Stored dataset items
Content starts
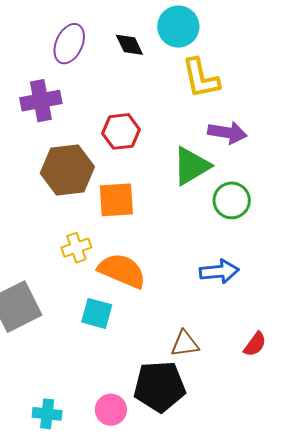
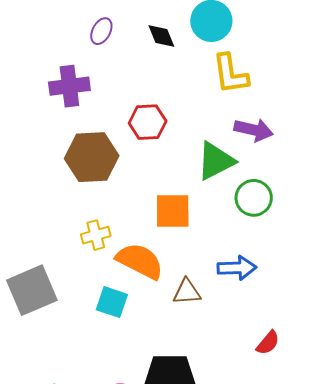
purple ellipse: (69, 44) -> (101, 31), size x0.7
orange square: (116, 200) -> (173, 211), moved
brown triangle: (185, 344) -> (187, 292), moved

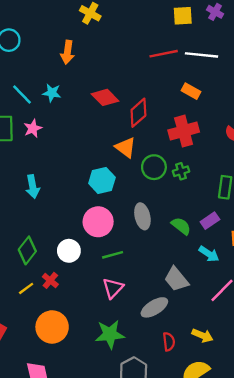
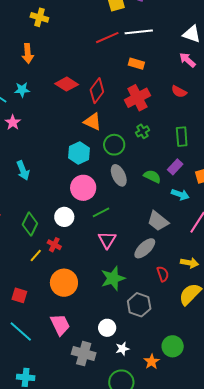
green circle: (154, 167) -> (114, 145), moved

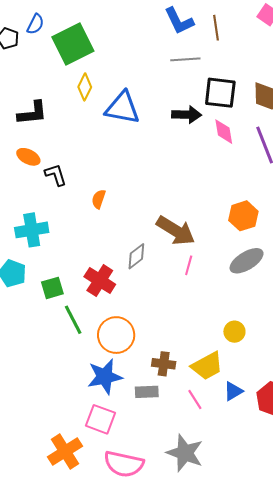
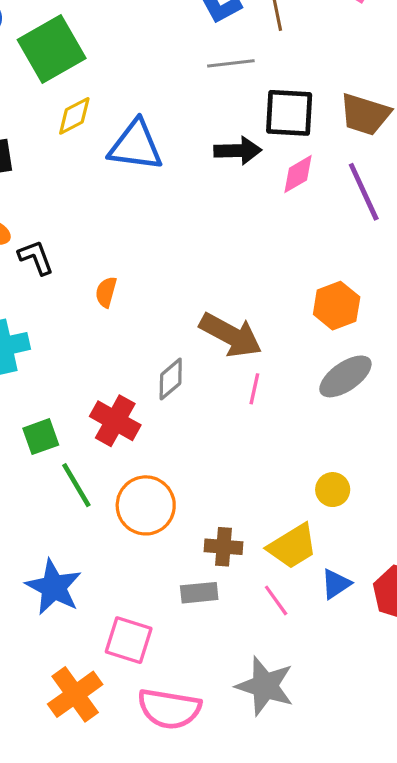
yellow diamond: (85, 87) -> (74, 116), turned 40
pink diamond: (224, 132) -> (298, 174), turned 72
blue star: (105, 377) -> (54, 587), moved, turned -30

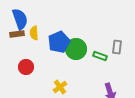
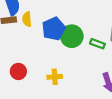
red circle: (26, 67) -> (18, 71), moved
yellow cross: (60, 87) -> (55, 77), turned 32

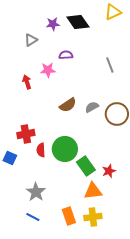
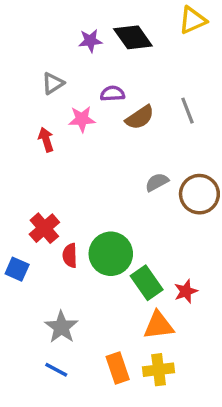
gray triangle: (31, 40) -> (53, 83), moved
brown semicircle: (68, 105) -> (140, 117), moved
red cross: (26, 134) -> (44, 228), turned -30

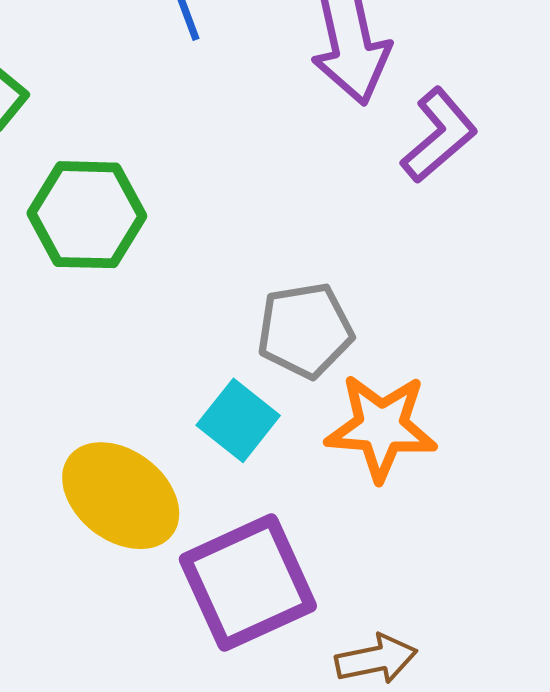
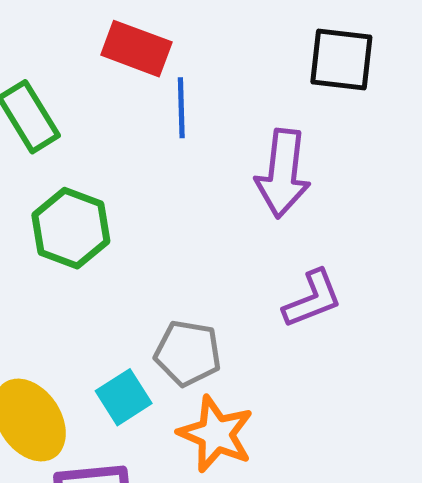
purple L-shape: (439, 135) -> (312, 299), moved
Content ends
■ Task details ■
Skip the pictures. Restate exactly the lines from the start of the entries through the line containing "red circle: (26, 67) -> (18, 71), moved", both ends included.

■ Exercise answer ■
purple ellipse: (69, 44) -> (101, 31), size x0.7
orange square: (116, 200) -> (173, 211), moved
brown triangle: (185, 344) -> (187, 292), moved

green circle: (154, 167) -> (114, 145), moved

yellow diamond: (85, 87) -> (74, 116), turned 40
pink diamond: (224, 132) -> (298, 174), turned 72
blue star: (105, 377) -> (54, 587), moved, turned -30

red circle: (26, 67) -> (18, 71), moved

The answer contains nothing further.